Exercise.
For the entries below, report the number of lines where the string "degrees" appears, and only that number.
** Opening Supplied material block **
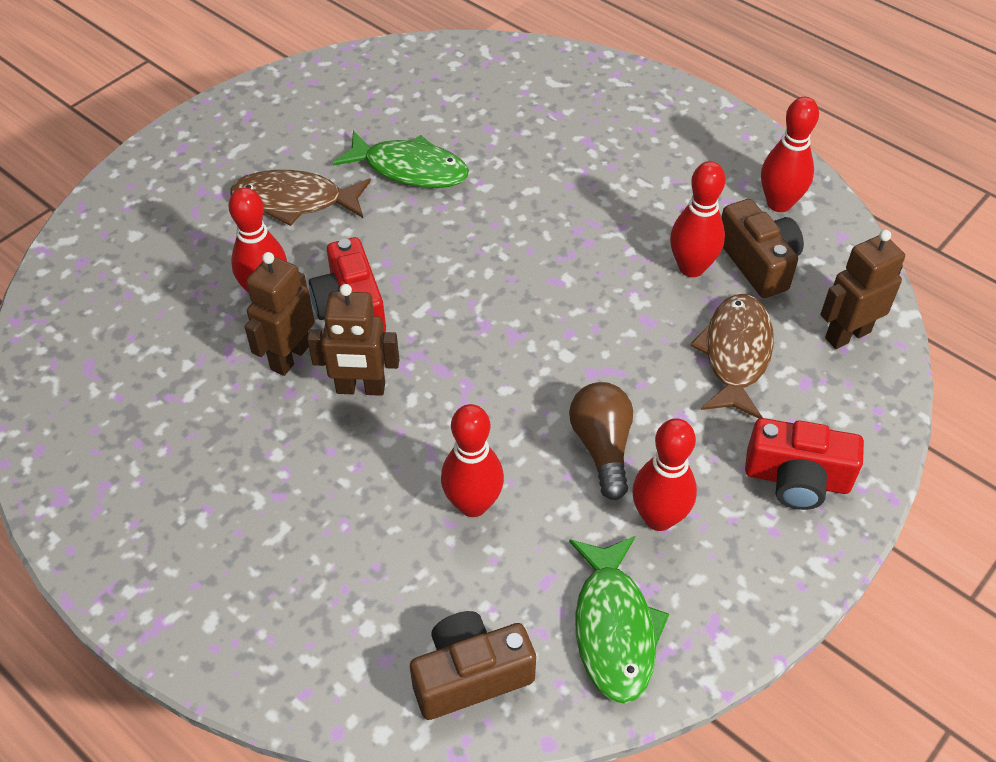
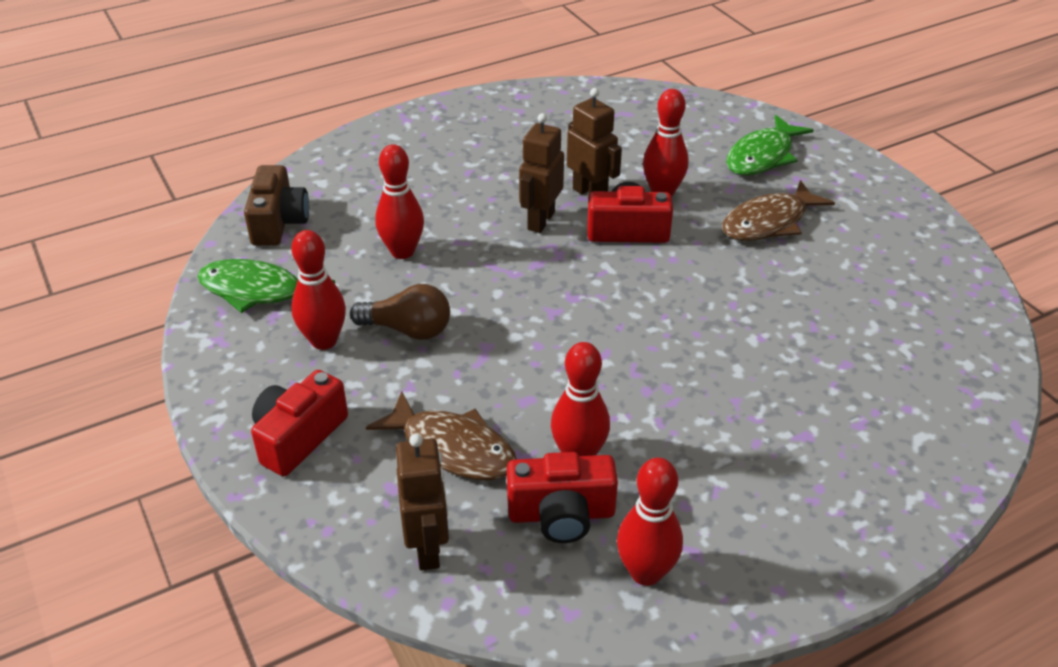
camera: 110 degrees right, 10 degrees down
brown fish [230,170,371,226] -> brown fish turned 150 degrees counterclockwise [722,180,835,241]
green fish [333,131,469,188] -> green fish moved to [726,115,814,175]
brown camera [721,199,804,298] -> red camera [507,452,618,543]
** Closing Supplied material block **
** Opening Supplied material block **
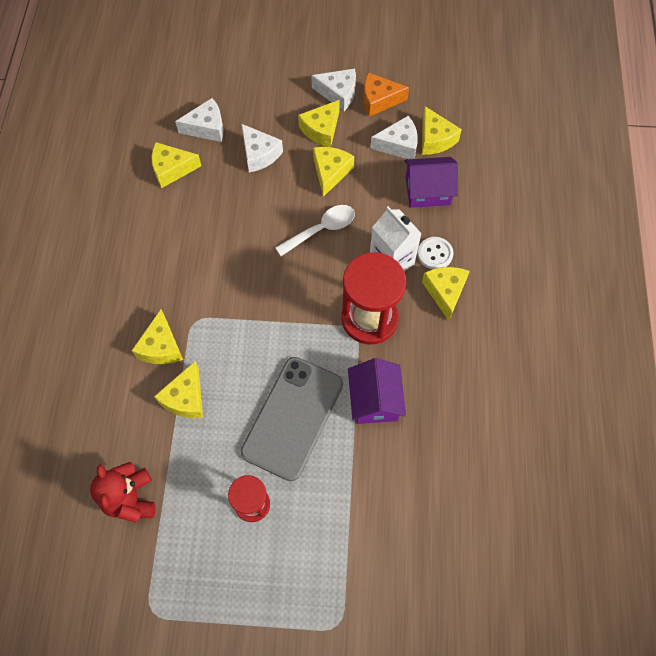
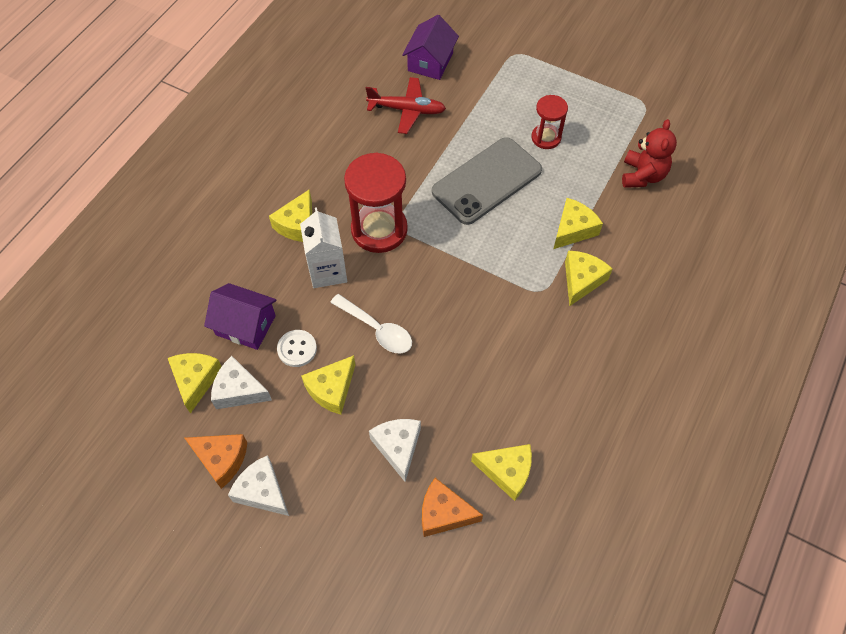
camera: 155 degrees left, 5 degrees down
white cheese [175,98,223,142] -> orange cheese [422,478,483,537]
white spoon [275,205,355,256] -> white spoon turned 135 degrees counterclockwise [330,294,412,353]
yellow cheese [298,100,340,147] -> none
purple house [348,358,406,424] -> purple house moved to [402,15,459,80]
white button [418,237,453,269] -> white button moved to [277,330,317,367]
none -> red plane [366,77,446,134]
** Closing Supplied material block **
Problem solution.
4